DATA PROVIDED:
......

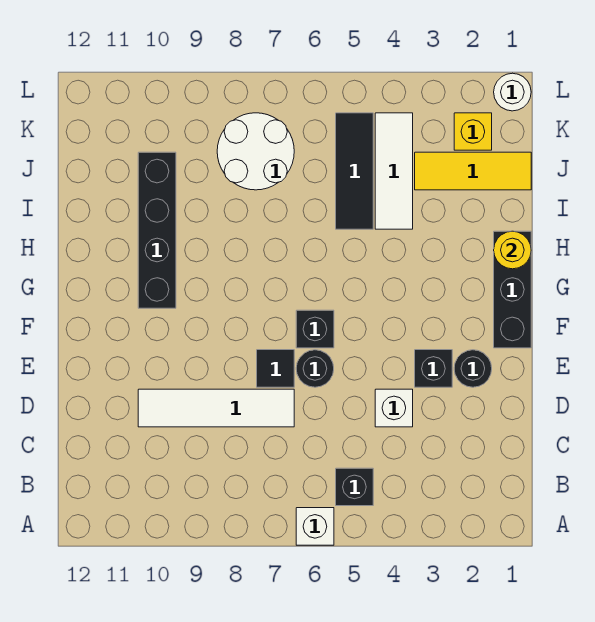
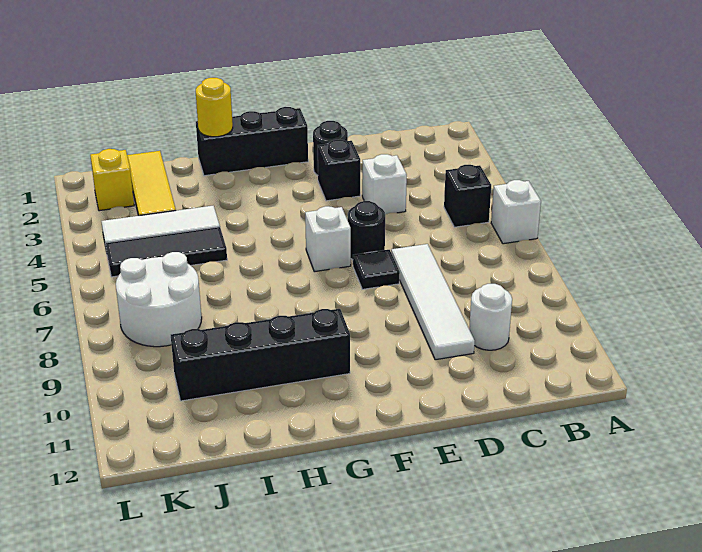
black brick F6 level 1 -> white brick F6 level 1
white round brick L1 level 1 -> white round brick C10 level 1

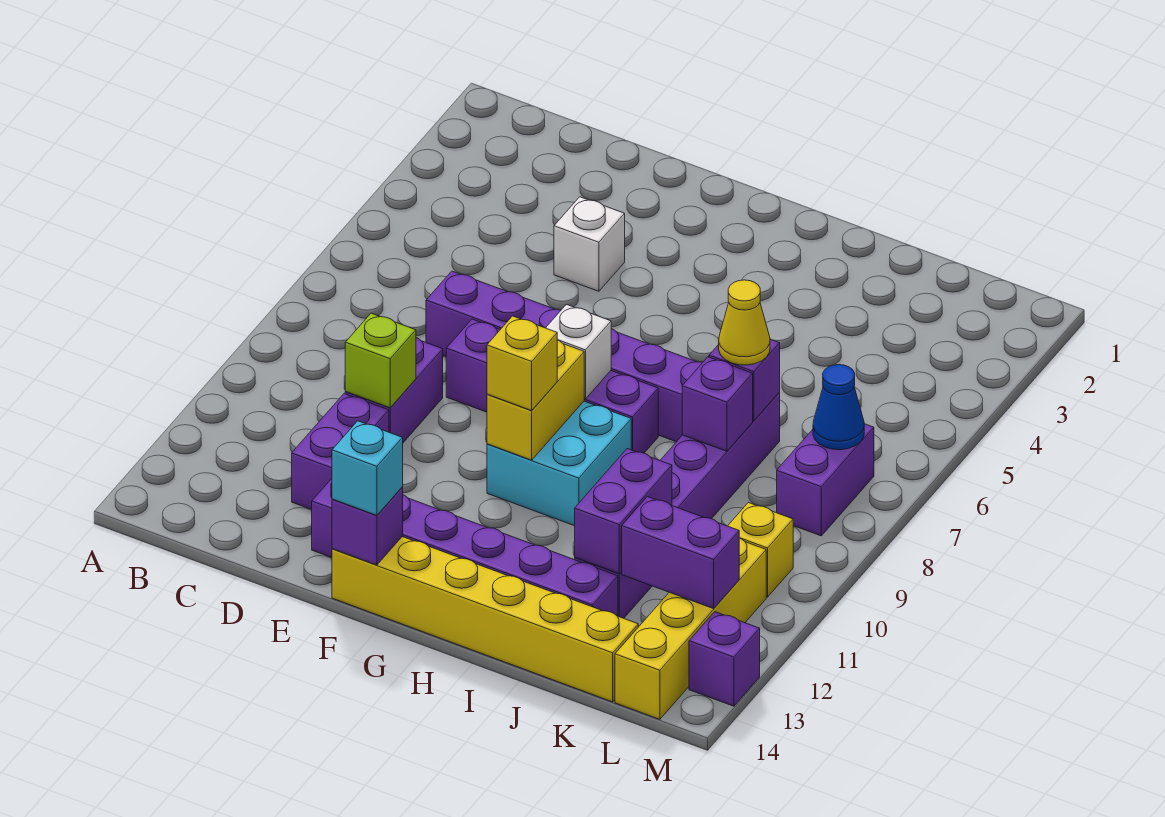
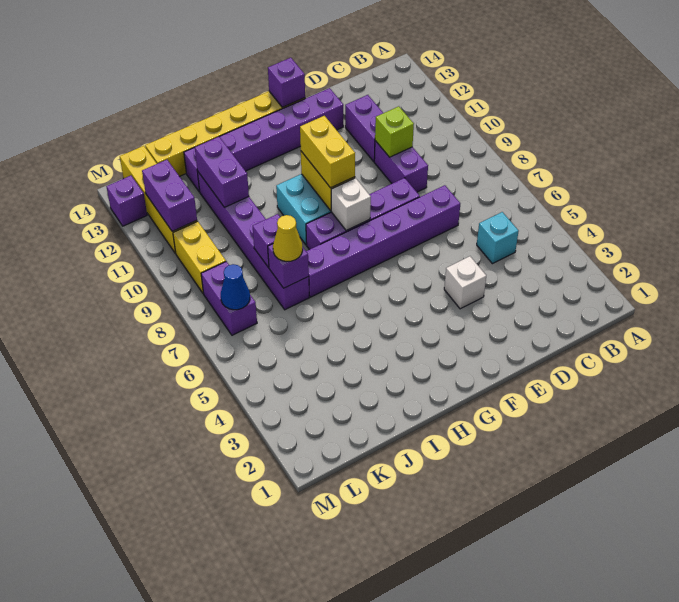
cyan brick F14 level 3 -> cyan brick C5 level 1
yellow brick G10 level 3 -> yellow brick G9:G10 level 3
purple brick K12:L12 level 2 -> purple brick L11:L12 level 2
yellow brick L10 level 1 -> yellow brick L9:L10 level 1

......

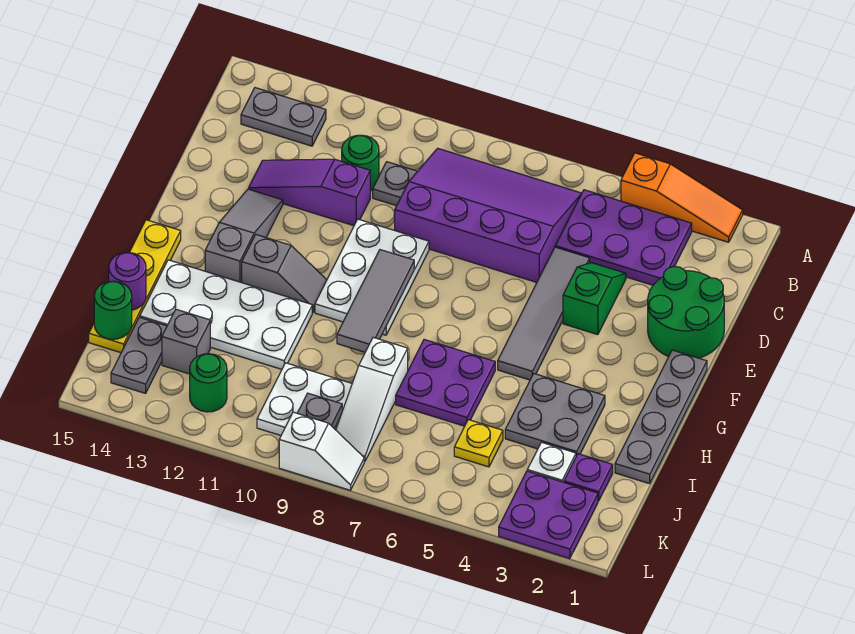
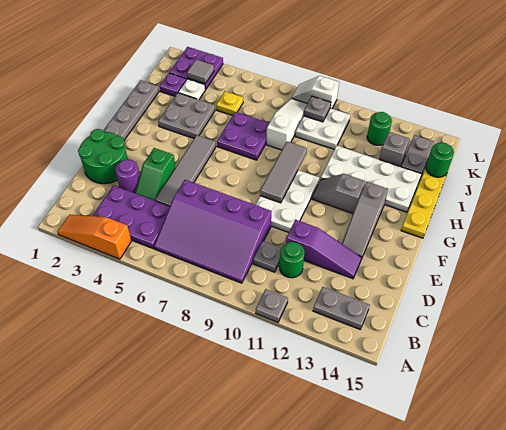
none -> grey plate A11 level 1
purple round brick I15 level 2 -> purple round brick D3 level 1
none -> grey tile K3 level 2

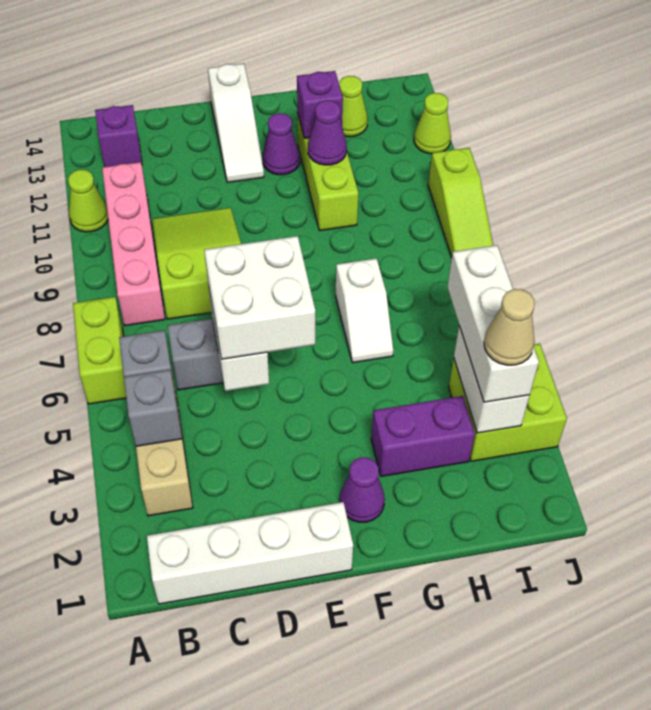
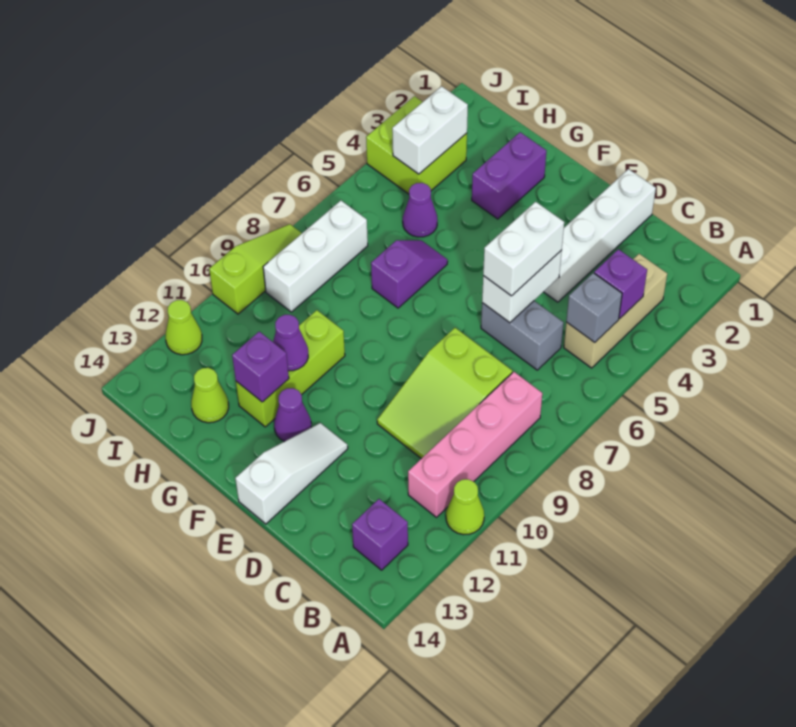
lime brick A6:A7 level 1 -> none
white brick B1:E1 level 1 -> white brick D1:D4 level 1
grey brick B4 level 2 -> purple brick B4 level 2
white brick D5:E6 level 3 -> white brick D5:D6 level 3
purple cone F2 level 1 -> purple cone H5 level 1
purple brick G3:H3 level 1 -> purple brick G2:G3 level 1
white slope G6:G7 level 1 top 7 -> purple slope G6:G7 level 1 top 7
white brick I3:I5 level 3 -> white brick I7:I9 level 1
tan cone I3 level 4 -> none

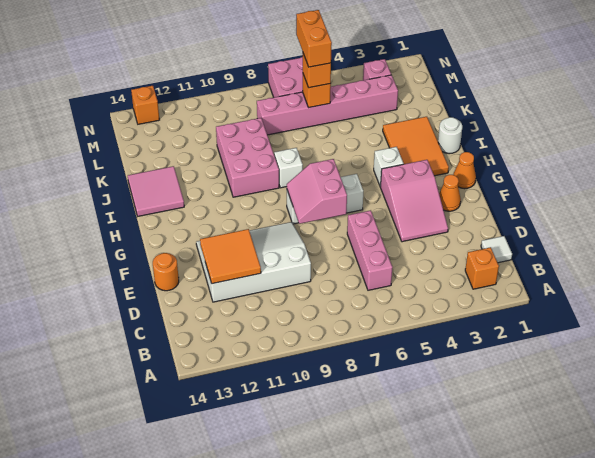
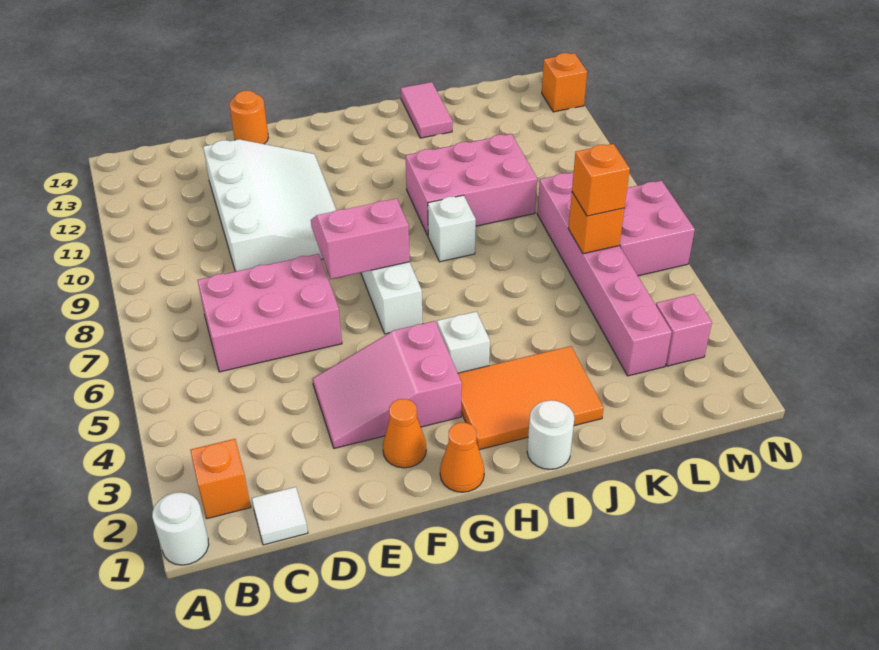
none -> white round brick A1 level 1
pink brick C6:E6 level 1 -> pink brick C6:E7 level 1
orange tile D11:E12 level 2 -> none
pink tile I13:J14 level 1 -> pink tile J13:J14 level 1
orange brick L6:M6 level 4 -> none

......

EXERCISE: Using the data above, which lines fall from the one with "grey brick B4" through the one with "orange brick L6:M6 level 4 -> none"? Repeat them exactly, ends included, minus any pictures.

REPLY:
grey brick B4 level 2 -> purple brick B4 level 2
white brick D5:E6 level 3 -> white brick D5:D6 level 3
purple cone F2 level 1 -> purple cone H5 level 1
purple brick G3:H3 level 1 -> purple brick G2:G3 level 1
white slope G6:G7 level 1 top 7 -> purple slope G6:G7 level 1 top 7
white brick I3:I5 level 3 -> white brick I7:I9 level 1
tan cone I3 level 4 -> none

none -> white round brick A1 level 1
pink brick C6:E6 level 1 -> pink brick C6:E7 level 1
orange tile D11:E12 level 2 -> none
pink tile I13:J14 level 1 -> pink tile J13:J14 level 1
orange brick L6:M6 level 4 -> none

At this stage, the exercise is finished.